Only the number is wanted: how many lines contain "instances"?

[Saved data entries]
++++++
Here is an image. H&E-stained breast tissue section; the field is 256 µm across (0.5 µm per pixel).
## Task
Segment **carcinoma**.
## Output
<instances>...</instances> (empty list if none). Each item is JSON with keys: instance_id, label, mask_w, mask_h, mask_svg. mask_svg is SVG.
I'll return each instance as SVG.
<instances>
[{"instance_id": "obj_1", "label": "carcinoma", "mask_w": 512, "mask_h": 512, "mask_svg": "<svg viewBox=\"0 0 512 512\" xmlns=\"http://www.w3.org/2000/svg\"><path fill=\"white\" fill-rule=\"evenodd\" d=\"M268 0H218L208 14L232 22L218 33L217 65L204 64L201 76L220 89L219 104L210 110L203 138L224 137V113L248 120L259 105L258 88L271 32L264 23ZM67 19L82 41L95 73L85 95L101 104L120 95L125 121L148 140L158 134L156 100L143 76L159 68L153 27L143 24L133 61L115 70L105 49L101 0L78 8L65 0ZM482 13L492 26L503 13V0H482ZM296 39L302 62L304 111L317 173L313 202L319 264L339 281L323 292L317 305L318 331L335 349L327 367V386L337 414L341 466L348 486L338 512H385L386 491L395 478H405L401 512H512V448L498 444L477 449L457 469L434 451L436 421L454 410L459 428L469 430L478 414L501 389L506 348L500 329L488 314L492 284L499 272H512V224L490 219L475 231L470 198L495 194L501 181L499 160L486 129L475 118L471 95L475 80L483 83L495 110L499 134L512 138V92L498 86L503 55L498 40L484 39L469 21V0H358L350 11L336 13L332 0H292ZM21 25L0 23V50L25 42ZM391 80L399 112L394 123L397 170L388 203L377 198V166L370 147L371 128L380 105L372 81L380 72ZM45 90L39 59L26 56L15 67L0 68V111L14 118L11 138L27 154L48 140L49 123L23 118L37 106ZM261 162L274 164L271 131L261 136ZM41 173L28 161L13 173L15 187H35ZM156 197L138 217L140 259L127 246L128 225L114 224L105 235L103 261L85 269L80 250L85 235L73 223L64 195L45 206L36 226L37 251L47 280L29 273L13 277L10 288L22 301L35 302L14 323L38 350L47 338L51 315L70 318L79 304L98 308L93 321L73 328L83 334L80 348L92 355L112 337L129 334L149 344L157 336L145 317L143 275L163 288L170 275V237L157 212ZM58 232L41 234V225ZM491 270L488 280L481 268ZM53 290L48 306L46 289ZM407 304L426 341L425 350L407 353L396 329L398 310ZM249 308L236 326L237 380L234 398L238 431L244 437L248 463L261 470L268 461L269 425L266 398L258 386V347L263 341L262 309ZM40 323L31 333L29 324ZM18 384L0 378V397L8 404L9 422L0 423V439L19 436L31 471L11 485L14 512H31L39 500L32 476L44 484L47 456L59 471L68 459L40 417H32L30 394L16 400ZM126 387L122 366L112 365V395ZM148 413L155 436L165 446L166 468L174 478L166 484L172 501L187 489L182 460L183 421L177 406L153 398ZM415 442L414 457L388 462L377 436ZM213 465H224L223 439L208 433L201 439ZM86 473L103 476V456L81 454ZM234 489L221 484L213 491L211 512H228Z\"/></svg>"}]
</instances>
++++++
RESPONSE BELOW: 3